#### Task details
All that should appear is the line containing "GPS2: NEO-7M -> L76K" and the lines after it in the records below, each reproduced exactly.
== == ==
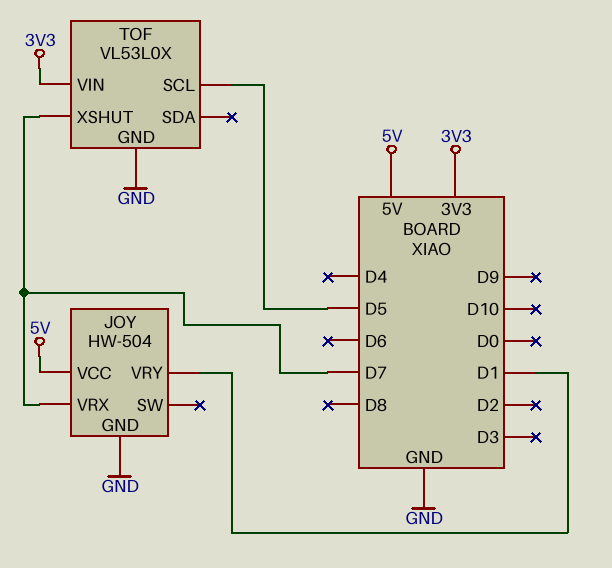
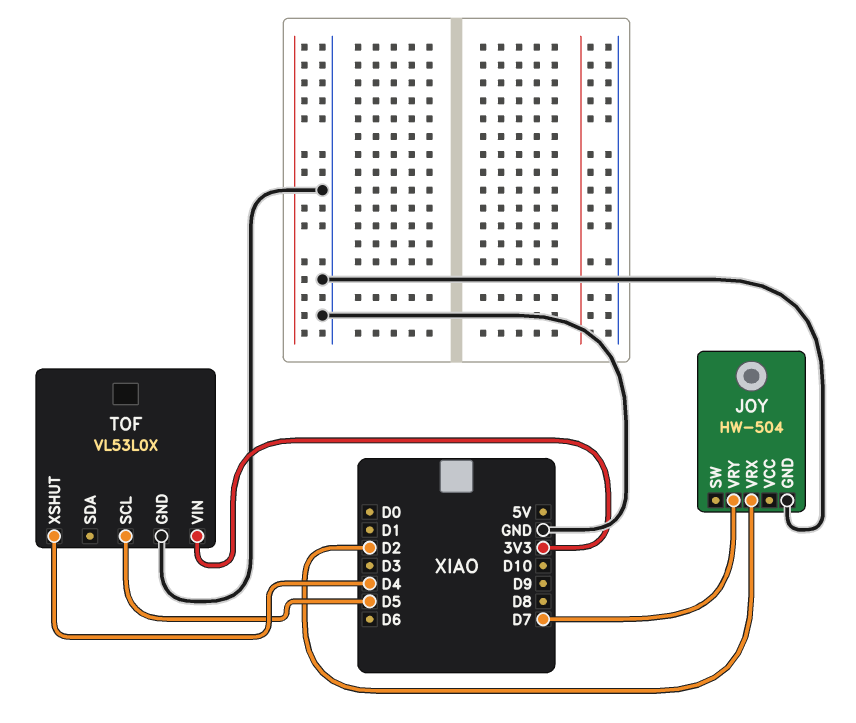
JOY pin VCC: 5V -> none
JOY pin VRX: D7 -> D2
JOY pin VRY: D1 -> D7
TOF pin XSHUT: D7 -> D4

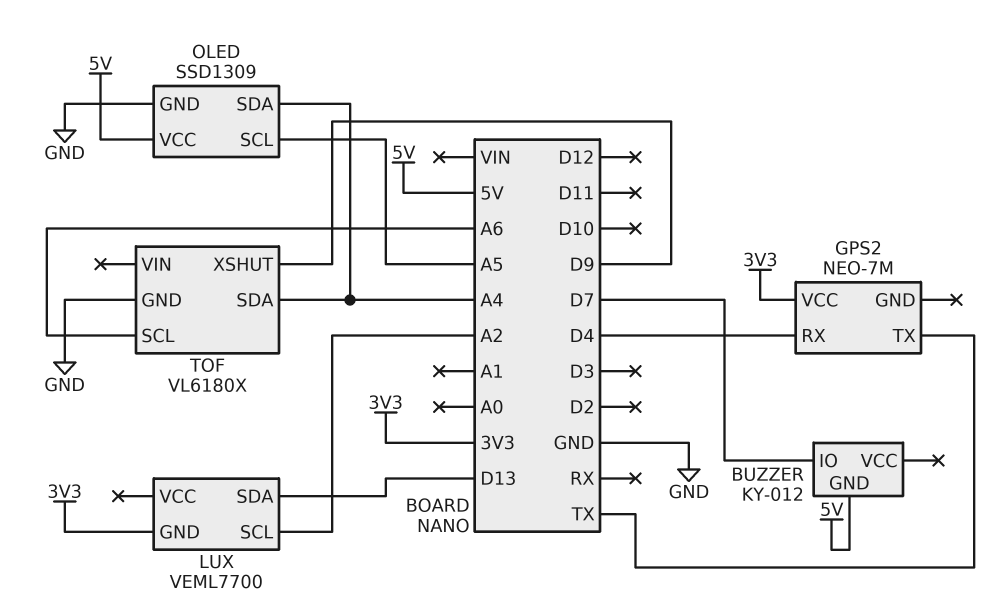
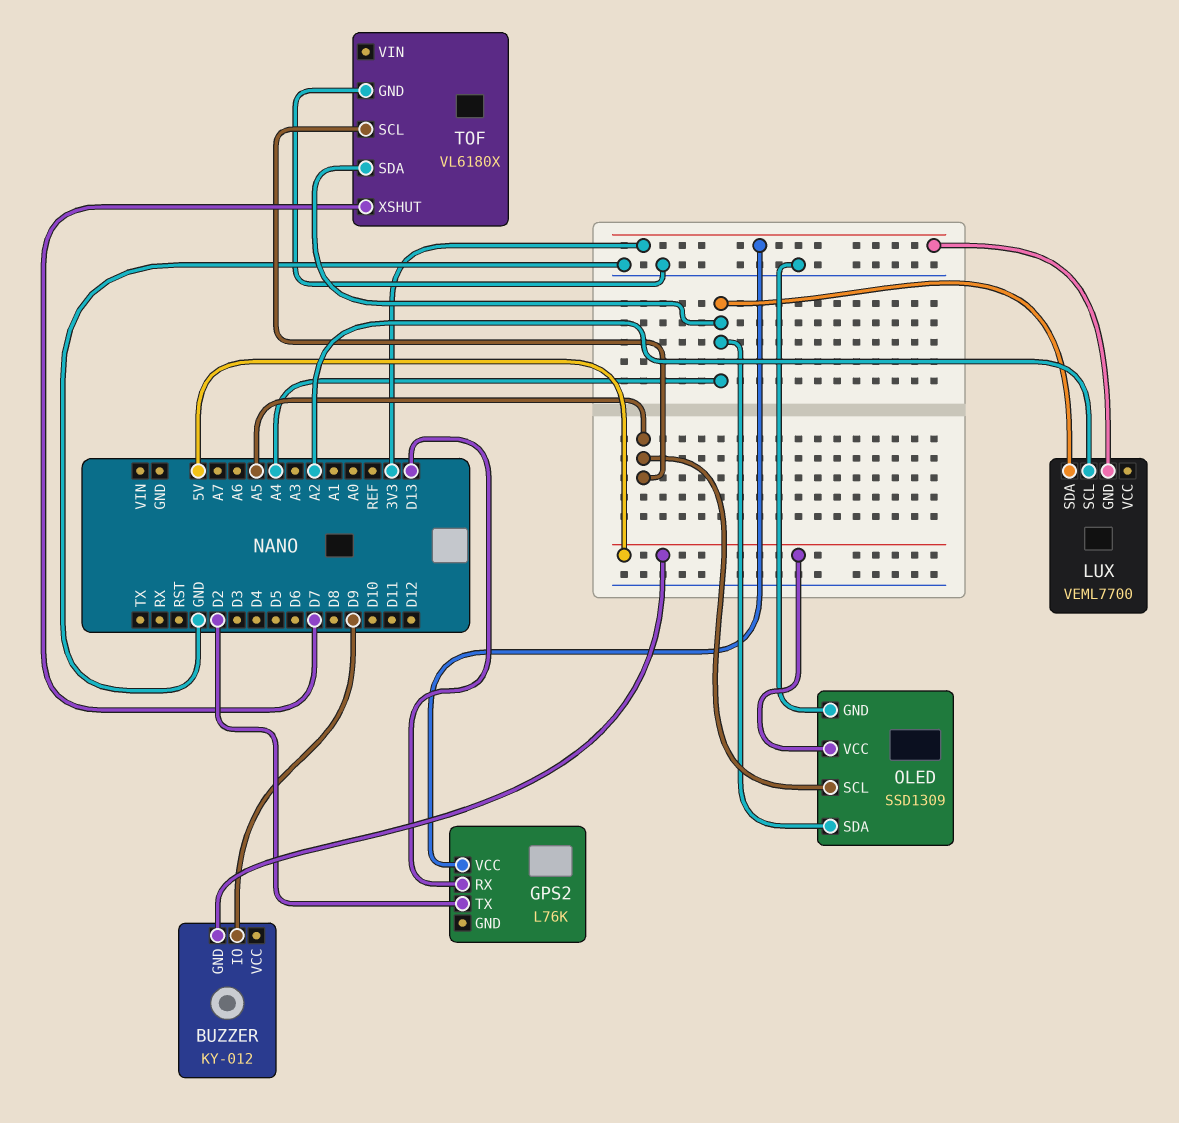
BUZZER pin IO: D7 -> D9
GPS2: NEO-7M -> L76K
GPS2 pin RX: D4 -> D13
GPS2 pin TX: TX -> D2
LUX pin SDA: D13 -> A4
TOF pin SCL: A6 -> A5
TOF pin XSHUT: D9 -> D7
== == ==
#### Exercise result
GPS2: NEO-7M -> L76K
GPS2 pin RX: D4 -> D13
GPS2 pin TX: TX -> D2
LUX pin SDA: D13 -> A4
TOF pin SCL: A6 -> A5
TOF pin XSHUT: D9 -> D7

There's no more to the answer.